TASK >>
Tell how many lines in the data below include the word "green". The answer is the number only.

THE DATA >>
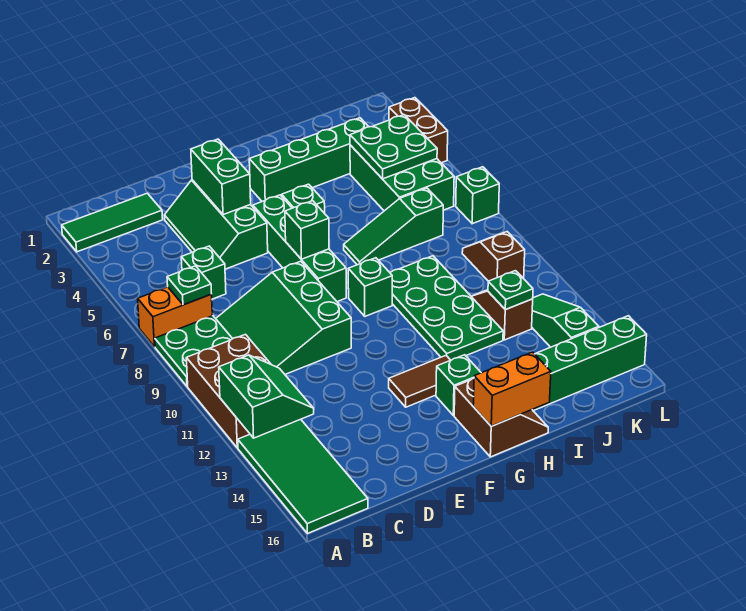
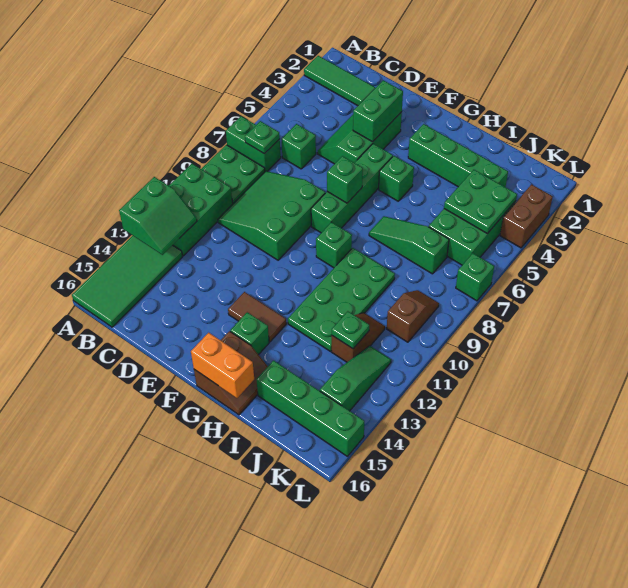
orange brick A7:B7 level 1 -> green brick A7:B7 level 1
brown brick A10:B12 level 1 -> green brick A10:B12 level 1

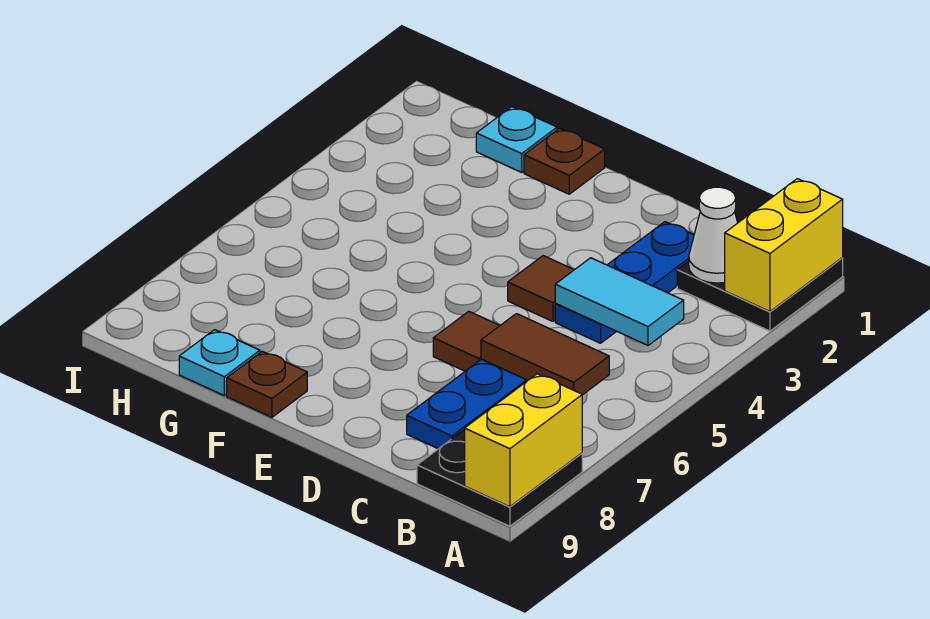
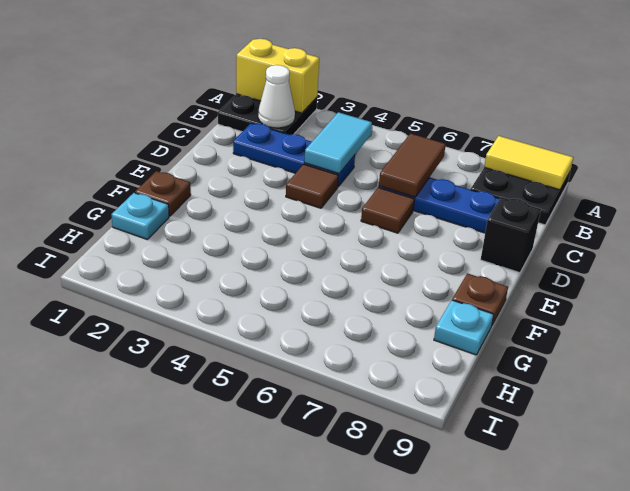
yellow brick A8:A9 level 2 -> yellow tile A8:A9 level 2
none -> black brick D9 level 1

TASK ANSWER >>
2